What this task involves. Copy each line below containing "rojo".

Material provided.
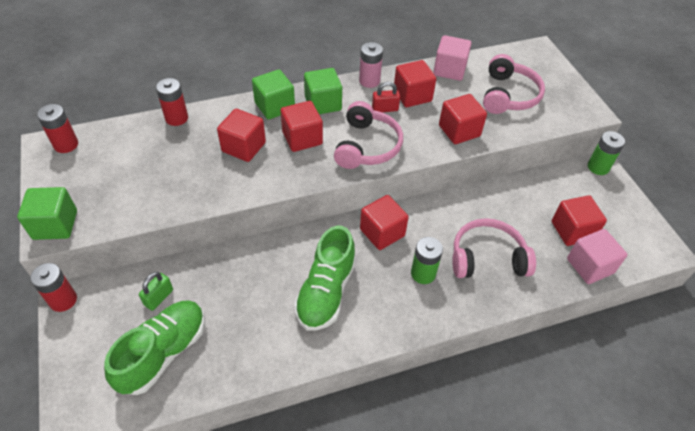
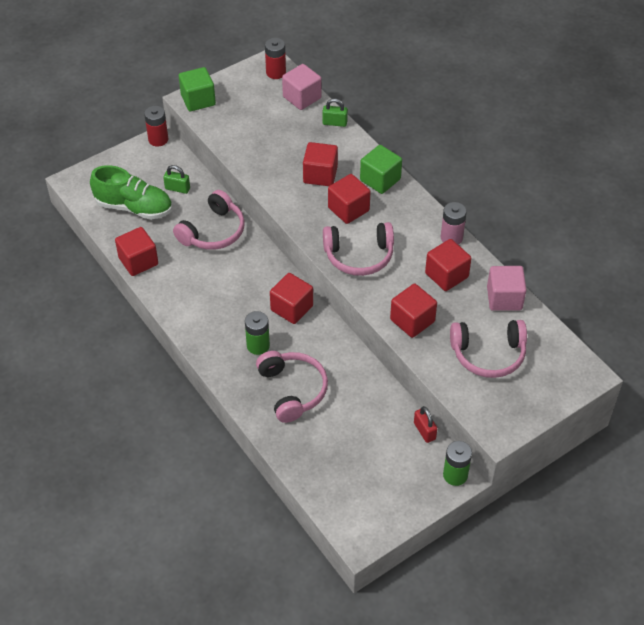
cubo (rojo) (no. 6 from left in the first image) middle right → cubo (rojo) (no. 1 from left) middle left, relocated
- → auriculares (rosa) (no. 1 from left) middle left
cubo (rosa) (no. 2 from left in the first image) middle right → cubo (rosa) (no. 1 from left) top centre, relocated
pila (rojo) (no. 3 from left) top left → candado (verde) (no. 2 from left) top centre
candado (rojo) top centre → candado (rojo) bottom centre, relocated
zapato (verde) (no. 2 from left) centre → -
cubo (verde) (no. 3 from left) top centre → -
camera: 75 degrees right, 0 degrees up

* * *

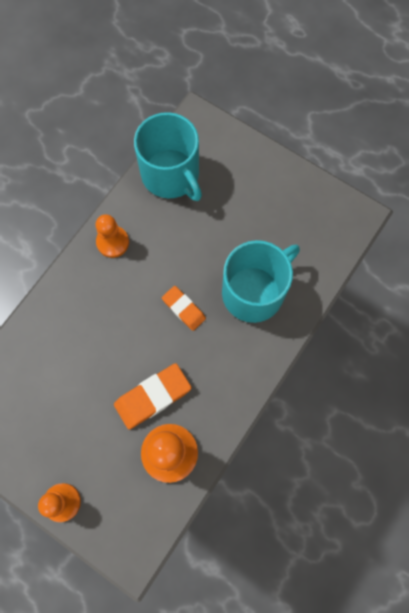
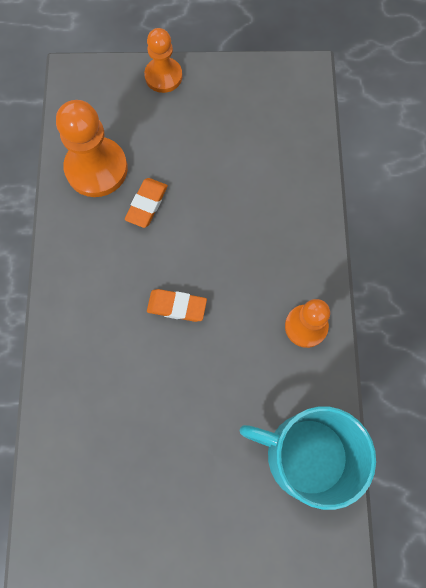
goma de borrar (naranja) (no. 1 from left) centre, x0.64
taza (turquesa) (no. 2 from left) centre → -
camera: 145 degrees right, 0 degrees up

Written solution.
cubo (rojo) (no. 6 from left in the first image) middle right → cubo (rojo) (no. 1 from left) middle left, relocated
pila (rojo) (no. 3 from left) top left → candado (verde) (no. 2 from left) top centre
candado (rojo) top centre → candado (rojo) bottom centre, relocated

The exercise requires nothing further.